▶ Données à utiliser
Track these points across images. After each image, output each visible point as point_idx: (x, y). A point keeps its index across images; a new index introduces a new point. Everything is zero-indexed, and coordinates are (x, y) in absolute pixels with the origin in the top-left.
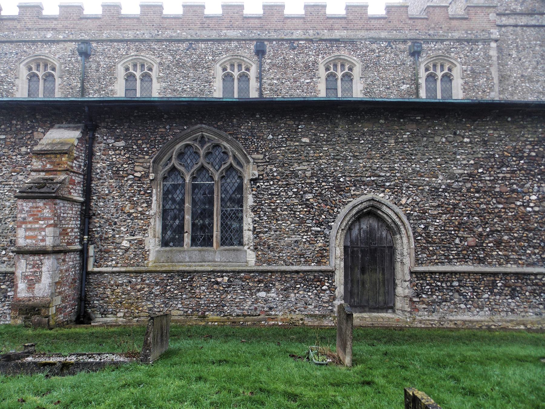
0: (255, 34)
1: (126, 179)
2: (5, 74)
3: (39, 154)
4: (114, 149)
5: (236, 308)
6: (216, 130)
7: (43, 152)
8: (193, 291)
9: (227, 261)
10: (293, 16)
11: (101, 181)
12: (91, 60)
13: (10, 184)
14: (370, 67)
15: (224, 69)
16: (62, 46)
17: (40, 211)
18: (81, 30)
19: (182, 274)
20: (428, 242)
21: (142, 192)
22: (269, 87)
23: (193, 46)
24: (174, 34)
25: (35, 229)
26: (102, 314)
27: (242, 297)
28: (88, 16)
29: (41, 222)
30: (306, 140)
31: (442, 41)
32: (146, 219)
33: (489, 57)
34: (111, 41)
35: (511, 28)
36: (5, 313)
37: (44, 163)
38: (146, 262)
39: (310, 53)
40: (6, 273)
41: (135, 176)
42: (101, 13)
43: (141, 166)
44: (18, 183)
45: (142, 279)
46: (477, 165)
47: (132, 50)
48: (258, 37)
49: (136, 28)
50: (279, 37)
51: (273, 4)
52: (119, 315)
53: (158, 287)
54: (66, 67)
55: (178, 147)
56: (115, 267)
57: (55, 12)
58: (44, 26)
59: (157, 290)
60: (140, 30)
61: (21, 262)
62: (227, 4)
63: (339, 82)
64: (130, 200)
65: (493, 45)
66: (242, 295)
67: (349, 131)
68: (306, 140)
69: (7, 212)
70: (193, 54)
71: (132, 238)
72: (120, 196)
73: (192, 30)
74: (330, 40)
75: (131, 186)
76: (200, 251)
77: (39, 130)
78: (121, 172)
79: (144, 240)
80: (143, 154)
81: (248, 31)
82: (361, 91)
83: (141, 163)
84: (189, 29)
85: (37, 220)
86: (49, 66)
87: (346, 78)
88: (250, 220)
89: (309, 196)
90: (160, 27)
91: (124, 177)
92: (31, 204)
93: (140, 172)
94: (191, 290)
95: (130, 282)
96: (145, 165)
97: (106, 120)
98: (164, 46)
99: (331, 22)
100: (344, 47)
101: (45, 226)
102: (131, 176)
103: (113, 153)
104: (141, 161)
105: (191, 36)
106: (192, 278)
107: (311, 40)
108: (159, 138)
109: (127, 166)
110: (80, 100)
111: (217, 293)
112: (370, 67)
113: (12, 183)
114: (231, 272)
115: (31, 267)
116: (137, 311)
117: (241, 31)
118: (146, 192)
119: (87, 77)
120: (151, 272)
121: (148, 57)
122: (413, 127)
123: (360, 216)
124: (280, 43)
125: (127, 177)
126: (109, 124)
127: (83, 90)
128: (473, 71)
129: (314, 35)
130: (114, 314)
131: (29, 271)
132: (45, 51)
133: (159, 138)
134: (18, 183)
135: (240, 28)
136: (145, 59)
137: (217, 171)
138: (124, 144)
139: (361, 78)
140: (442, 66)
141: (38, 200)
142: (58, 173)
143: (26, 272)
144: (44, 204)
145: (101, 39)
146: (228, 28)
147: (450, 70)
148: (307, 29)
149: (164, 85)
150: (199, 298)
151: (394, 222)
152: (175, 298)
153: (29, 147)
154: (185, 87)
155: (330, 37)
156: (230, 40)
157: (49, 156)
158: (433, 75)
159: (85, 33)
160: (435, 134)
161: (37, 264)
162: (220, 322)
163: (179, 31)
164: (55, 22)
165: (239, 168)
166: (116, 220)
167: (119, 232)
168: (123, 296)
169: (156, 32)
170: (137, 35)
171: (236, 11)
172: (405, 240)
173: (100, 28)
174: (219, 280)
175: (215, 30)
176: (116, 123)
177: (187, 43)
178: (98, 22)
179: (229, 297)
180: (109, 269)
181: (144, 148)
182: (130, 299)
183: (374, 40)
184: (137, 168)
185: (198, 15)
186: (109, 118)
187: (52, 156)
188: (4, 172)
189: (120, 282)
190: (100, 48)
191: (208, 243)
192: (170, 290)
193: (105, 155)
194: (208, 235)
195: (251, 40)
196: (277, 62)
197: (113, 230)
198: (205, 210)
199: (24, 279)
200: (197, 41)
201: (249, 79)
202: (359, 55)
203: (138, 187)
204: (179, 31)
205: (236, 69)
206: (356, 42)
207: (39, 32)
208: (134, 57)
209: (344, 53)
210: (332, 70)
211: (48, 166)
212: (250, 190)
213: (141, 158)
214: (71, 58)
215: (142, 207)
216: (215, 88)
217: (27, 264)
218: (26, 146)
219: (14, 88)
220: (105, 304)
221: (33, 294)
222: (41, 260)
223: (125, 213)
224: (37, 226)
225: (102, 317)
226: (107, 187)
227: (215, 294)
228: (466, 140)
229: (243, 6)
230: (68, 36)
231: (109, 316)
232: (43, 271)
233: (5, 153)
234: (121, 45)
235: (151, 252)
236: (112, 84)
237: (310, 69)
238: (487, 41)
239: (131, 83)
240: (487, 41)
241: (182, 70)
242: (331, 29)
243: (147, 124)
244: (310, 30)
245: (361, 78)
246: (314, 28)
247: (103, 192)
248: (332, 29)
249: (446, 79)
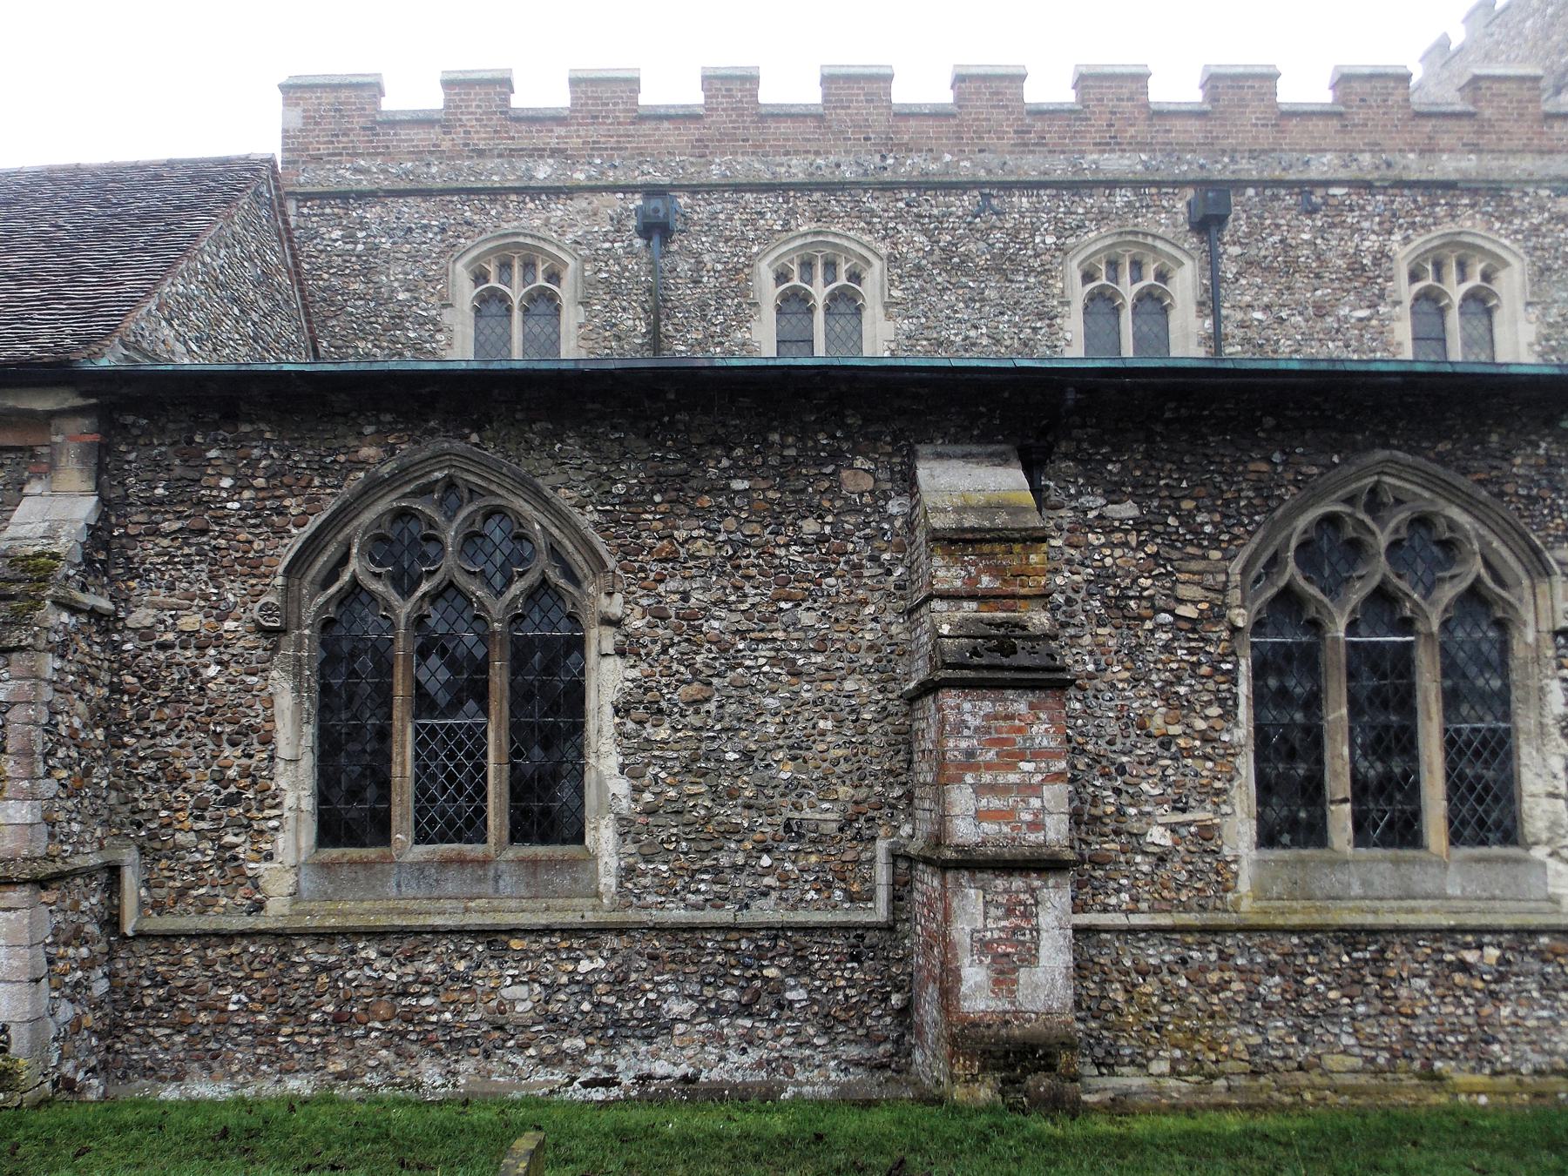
0: (1190, 163)
1: (1149, 625)
2: (408, 295)
3: (952, 542)
4: (1105, 525)
5: (1528, 1048)
6: (1437, 469)
7: (969, 536)
8: (1388, 993)
9: (1485, 895)
10: (1306, 108)
11: (1071, 631)
12: (674, 247)
13: (774, 640)
14: (1556, 271)
15: (480, 277)
16: (584, 204)
17: (1019, 730)
18: (641, 154)
19: (1351, 936)
21: (1205, 670)
22: (1239, 333)
23: (995, 202)
24: (933, 167)
25: (1006, 789)
26: (1098, 1066)
27: (1545, 1013)
28: (662, 111)
29: (1027, 766)
32: (1223, 756)
34: (739, 188)
36: (786, 1058)
37: (972, 569)
38: (1230, 896)
39: (1366, 225)
40: (782, 928)
41: (1178, 617)
42: (701, 100)
43: (1198, 584)
44: (801, 635)
45: (1220, 952)
47: (802, 215)
48: (1204, 175)
49: (813, 147)
50: (1266, 175)
51: (1241, 70)
52: (1155, 1067)
53: (1277, 979)
54: (600, 270)
55: (368, 517)
56: (1132, 912)
57: (558, 98)
58: (525, 143)
59: (1272, 987)
60: (828, 152)
61: (966, 896)
62: (1099, 70)
63: (819, 316)
66: (1543, 1007)
69: (771, 729)
70: (993, 227)
71: (1181, 817)
72: (1134, 681)
73: (991, 152)
74: (1428, 186)
75: (1167, 648)
76: (1396, 862)
77: (858, 463)
78: (1132, 603)
79: (1218, 827)
80: (1200, 546)
81: (1169, 155)
82: (1530, 345)
83: (1194, 573)
84: (981, 151)
85: (1011, 759)
86: (541, 268)
90: (889, 145)
91: (1142, 619)
92: (987, 707)
93: (1195, 603)
94: (1383, 988)
95: (1184, 961)
96: (1209, 580)
97: (1075, 432)
98: (901, 205)
99: (1428, 126)
100: (1472, 206)
101: (1038, 778)
102: (1165, 618)
103: (1103, 540)
104: (1194, 566)
105: (989, 172)
106: (1382, 951)
107: (1367, 186)
108: (1251, 494)
109: (1149, 581)
110: (307, 368)
111: (1467, 1001)
112: (1556, 271)
113: (780, 635)
114: (1508, 932)
115: (1000, 912)
116: (1213, 1057)
117: (1144, 157)
118: (1216, 669)
119: (665, 301)
120: (1250, 930)
121: (851, 237)
124: (1268, 192)
125: (1150, 619)
126: (1085, 445)
127: (656, 338)
129: (1377, 168)
130: (1140, 1063)
131: (996, 927)
132: (531, 219)
133: (1251, 494)
134: (801, 635)
135: (1141, 146)
136: (846, 243)
137: (500, 594)
138: (1135, 512)
139: (1529, 304)
140: (1137, 266)
141: (1010, 694)
142: (1020, 603)
143: (985, 929)
144: (1032, 706)
145: (704, 181)
146: (1102, 146)
147: (1162, 276)
148: (1352, 151)
149: (905, 325)
150: (1407, 1016)
152: (1330, 1013)
153: (829, 519)
154: (972, 333)
155: (1424, 177)
156: (1112, 184)
157: (986, 548)
158: (1108, 293)
159: (654, 164)
161: (1020, 903)
162: (1495, 1093)
163: (948, 157)
164: (561, 131)
165: (571, 589)
166: (1125, 759)
167: (1136, 798)
168: (1166, 1008)
169: (877, 158)
170: (819, 168)
171: (1125, 92)
173: (702, 149)
174: (1471, 956)
175: (1063, 152)
176: (1104, 444)
177: (976, 193)
178: (694, 131)
179: (1505, 1011)
180: (1118, 919)
181: (1202, 524)
182: (1189, 1018)
184: (1183, 591)
185: (1005, 107)
186: (1083, 426)
187: (998, 548)
188: (750, 601)
189: (1152, 961)
190: (702, 212)
191: (1403, 837)
192: (1314, 989)
193: (1076, 547)
194: (1403, 812)
195: (1175, 184)
196: (1263, 253)
197: (1118, 792)
198: (1387, 728)
199: (981, 953)
200: (1007, 187)
201: (558, 309)
202: (1516, 232)
203: (1191, 651)
204: (948, 157)
205: (1126, 277)
206: (1508, 190)
207: (509, 163)
208: (810, 239)
209: (1470, 224)
210: (796, 281)
211: (985, 581)
212: (1554, 663)
213: (1194, 557)
214: (613, 242)
215: (1207, 718)
216: (1068, 336)
217: (986, 903)
218: (821, 517)
219: (438, 336)
220: (1105, 1033)
221: (1013, 1003)
222: (1032, 891)
223: (1149, 735)
224: (1013, 778)
225: (1102, 1074)
226: (1091, 653)
227: (1459, 1003)
229: (637, 81)
230: (603, 173)
231: (1125, 1070)
232: (1043, 926)
233: (751, 536)
234: (767, 201)
235: (1244, 863)
236: (743, 321)
237: (1364, 276)
239: (794, 320)
241: (964, 280)
242: (1428, 150)
243: (1206, 445)
244: (1362, 151)
245: (1529, 304)
246: (1375, 147)
247: (1078, 668)
248: (1432, 151)
249: (1149, 306)
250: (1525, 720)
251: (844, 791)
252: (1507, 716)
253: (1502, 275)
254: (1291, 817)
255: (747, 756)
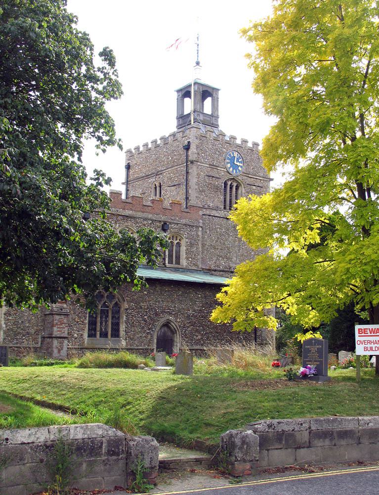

▶ Tâche brève
Renommez « point_idx » en « point_id » dans les lignes allant du début jusqu'à la ligne contenant « 76: (200, 251) » incluse, sans rien modifier d'autre. N'incluez pas les images dans la réponse.

▶ La réponse
Track these points across images. After each image, output each visible point as point_id: (x, y). A point keeps its index across images; a new index introduces a new point. Everything is zero-indexed, and coordinates are (x, y) in absolute pixels with the origin in the top-left.
0: (255, 34)
1: (126, 179)
2: (5, 74)
3: (39, 154)
4: (114, 149)
5: (236, 308)
6: (216, 130)
7: (43, 152)
8: (193, 291)
9: (227, 261)
10: (293, 16)
11: (101, 181)
12: (91, 60)
13: (10, 184)
14: (370, 67)
15: (224, 69)
16: (62, 46)
17: (40, 211)
18: (81, 30)
19: (182, 274)
20: (428, 242)
21: (142, 192)
22: (269, 87)
23: (193, 46)
24: (174, 34)
25: (35, 229)
26: (102, 314)
27: (242, 297)
28: (88, 16)
29: (41, 222)
30: (306, 140)
31: (442, 41)
32: (146, 219)
33: (489, 57)
34: (111, 41)
35: (511, 28)
36: (5, 313)
37: (44, 163)
38: (146, 262)
39: (310, 53)
40: (6, 273)
41: (135, 176)
42: (101, 13)
43: (141, 166)
44: (18, 183)
45: (142, 279)
46: (477, 165)
47: (132, 50)
48: (258, 37)
49: (136, 28)
50: (279, 37)
51: (273, 4)
52: (119, 315)
53: (158, 287)
54: (66, 67)
55: (178, 147)
56: (115, 267)
57: (55, 12)
58: (44, 26)
59: (157, 290)
60: (140, 30)
61: (21, 262)
62: (227, 4)
63: (339, 82)
64: (130, 200)
65: (493, 45)
66: (242, 295)
67: (349, 131)
68: (306, 140)
69: (7, 212)
70: (193, 54)
71: (132, 238)
72: (120, 196)
73: (192, 30)
74: (330, 40)
75: (131, 186)
76: (200, 251)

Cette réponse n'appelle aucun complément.